### DATA FOR ANALYSIS
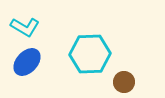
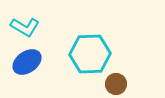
blue ellipse: rotated 12 degrees clockwise
brown circle: moved 8 px left, 2 px down
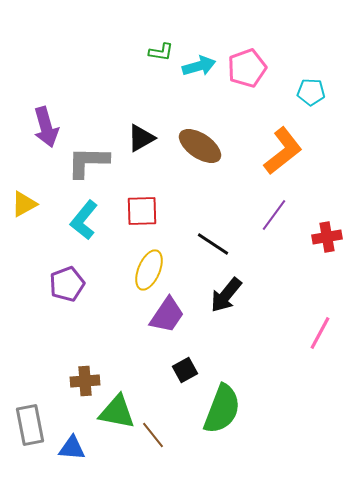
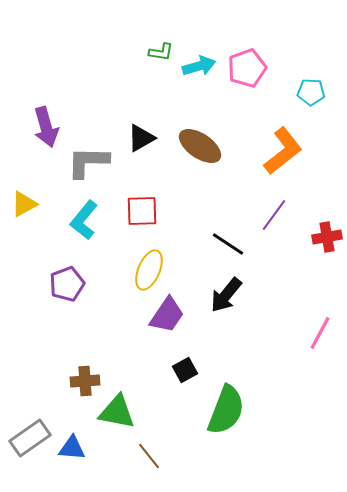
black line: moved 15 px right
green semicircle: moved 4 px right, 1 px down
gray rectangle: moved 13 px down; rotated 66 degrees clockwise
brown line: moved 4 px left, 21 px down
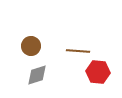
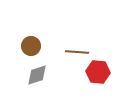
brown line: moved 1 px left, 1 px down
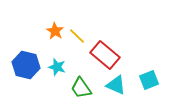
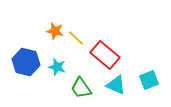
orange star: rotated 18 degrees counterclockwise
yellow line: moved 1 px left, 2 px down
blue hexagon: moved 3 px up
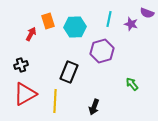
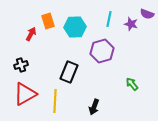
purple semicircle: moved 1 px down
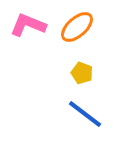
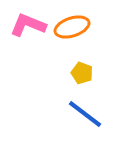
orange ellipse: moved 5 px left; rotated 24 degrees clockwise
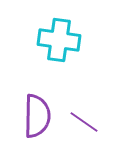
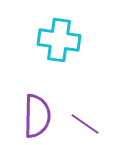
purple line: moved 1 px right, 2 px down
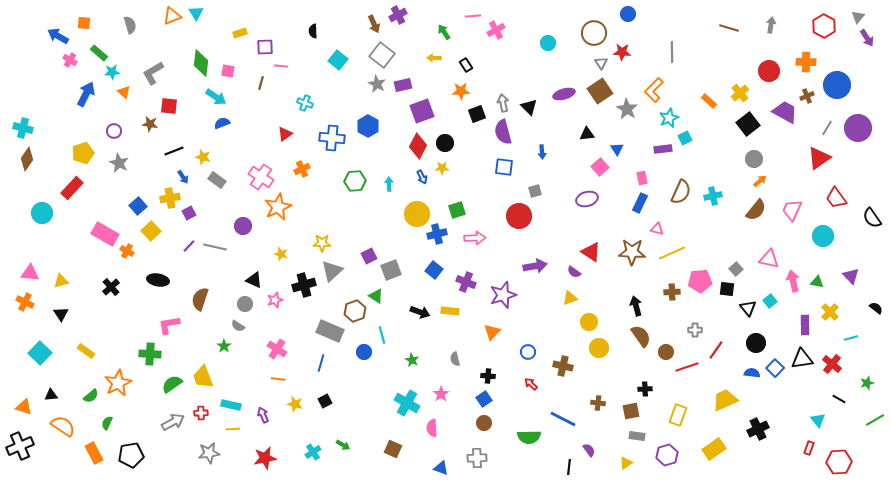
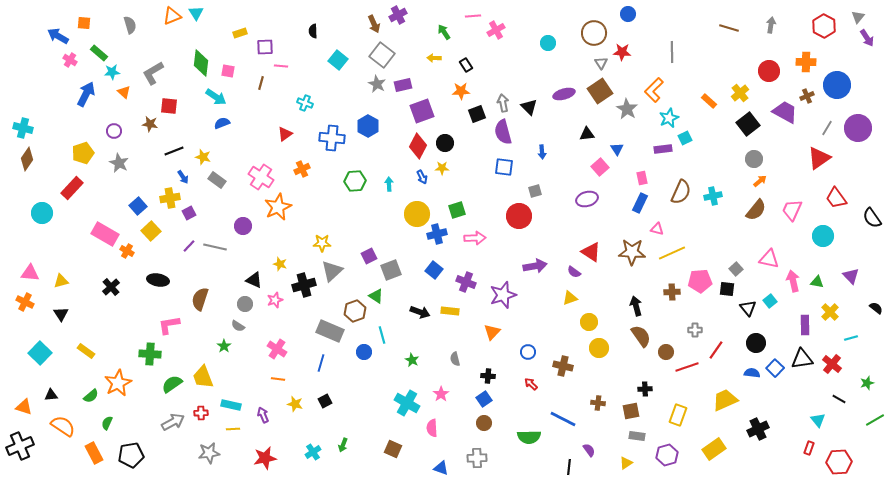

### WHAT THIS TASK INVOLVES
Among the lines above, find those that contain the word "purple" and copy them.

### ANSWER SECTION
purple semicircle: moved 1 px down
purple line: moved 1 px right, 2 px down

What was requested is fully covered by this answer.